#### [Work request]
Find "SD2 pin SCK: 15 -> A2", then copy its line and every later line of the entries exactly through the end, leaving all pictures out.
━━━━━━━━━━
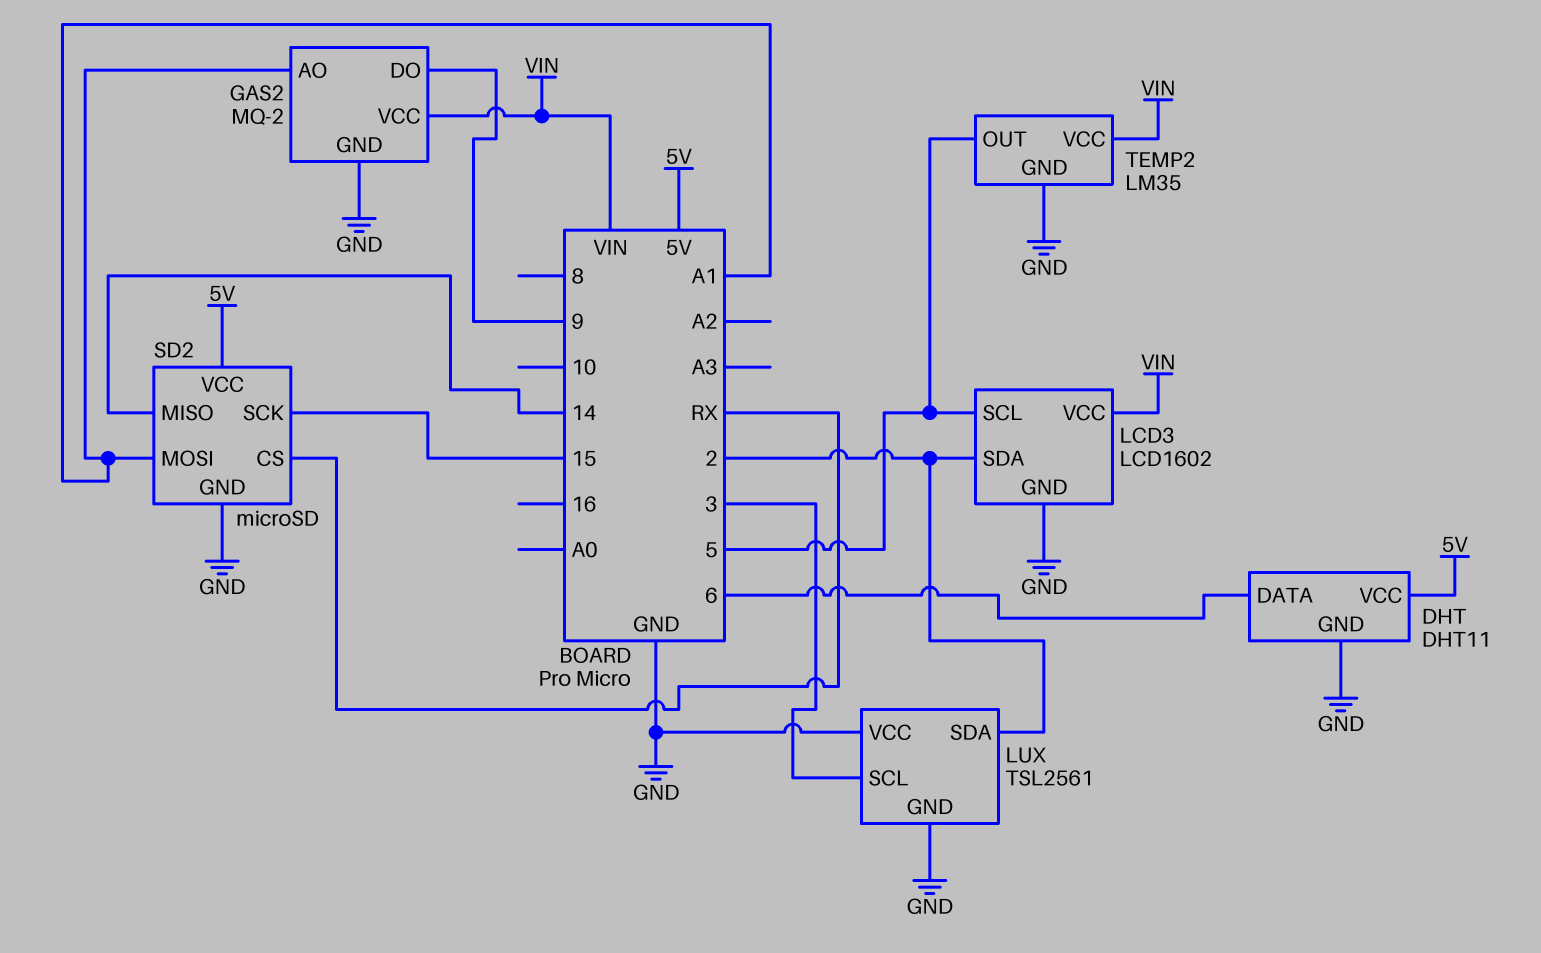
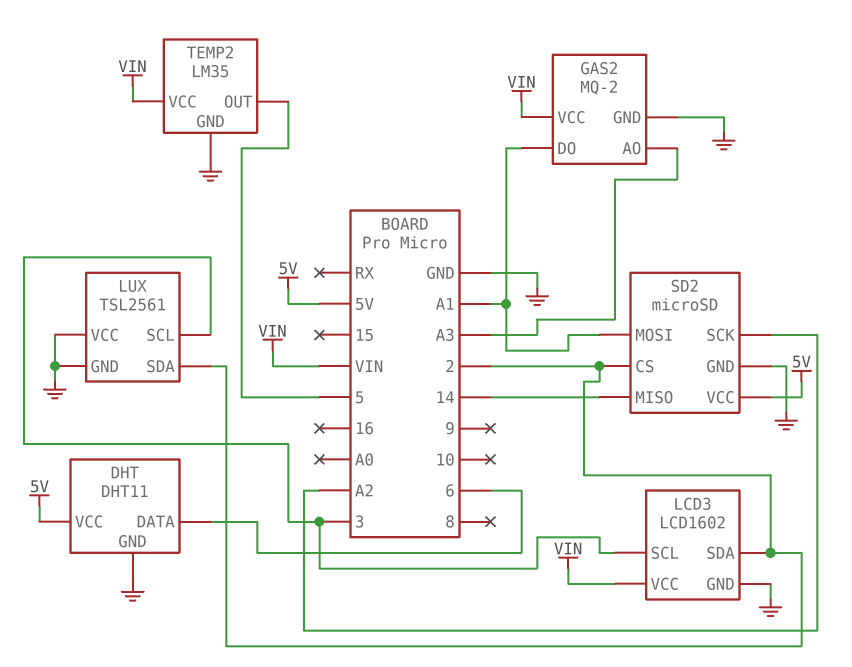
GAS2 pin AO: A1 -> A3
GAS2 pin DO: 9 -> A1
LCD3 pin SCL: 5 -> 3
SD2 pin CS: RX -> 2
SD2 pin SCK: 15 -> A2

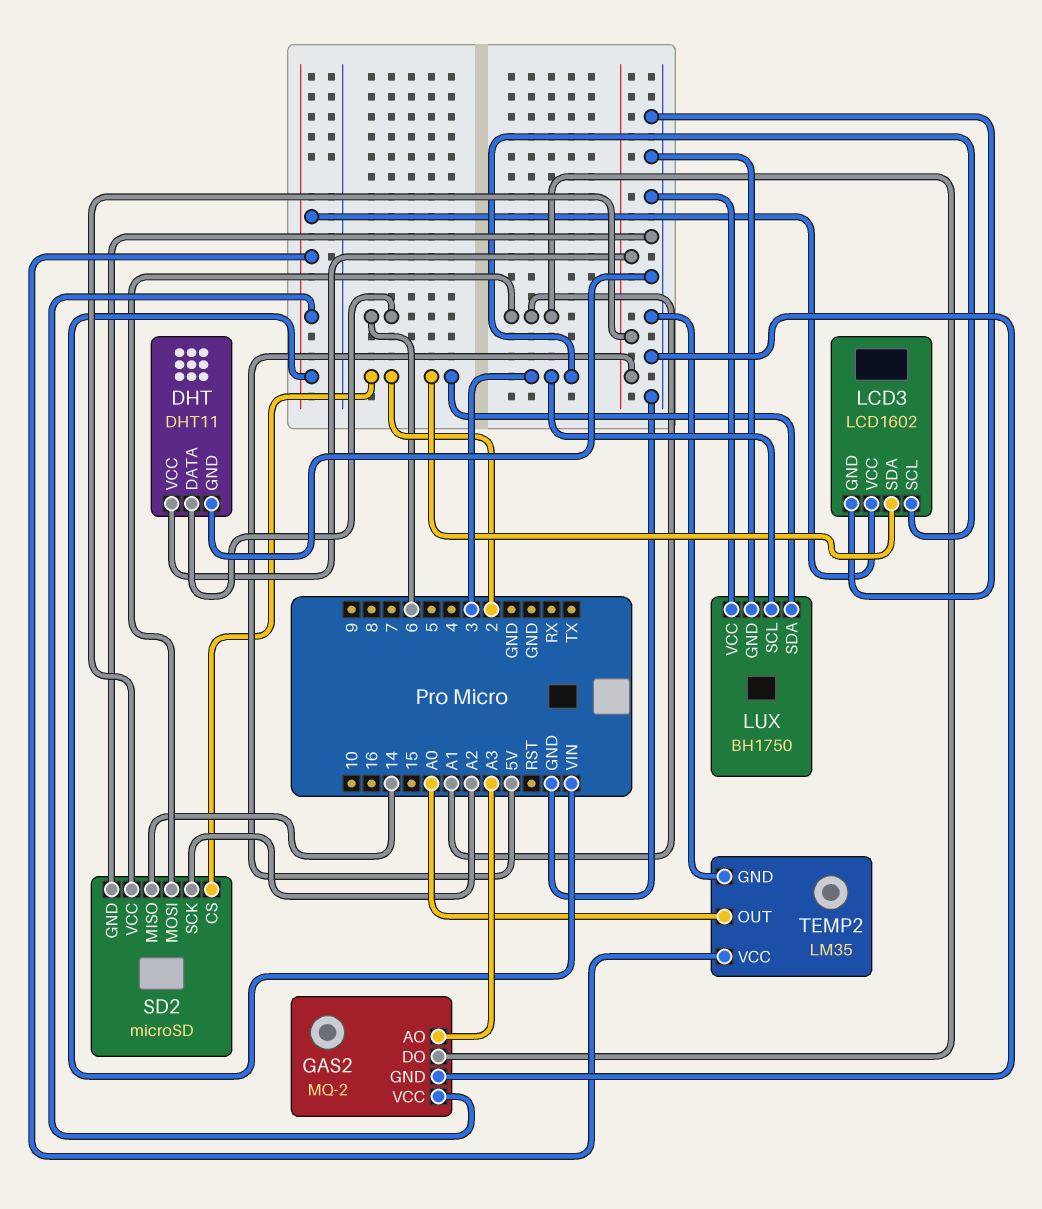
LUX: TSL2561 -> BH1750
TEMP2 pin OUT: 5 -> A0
━━━━━━━━━━
#### [Solution below]
SD2 pin SCK: 15 -> A2

LUX: TSL2561 -> BH1750
TEMP2 pin OUT: 5 -> A0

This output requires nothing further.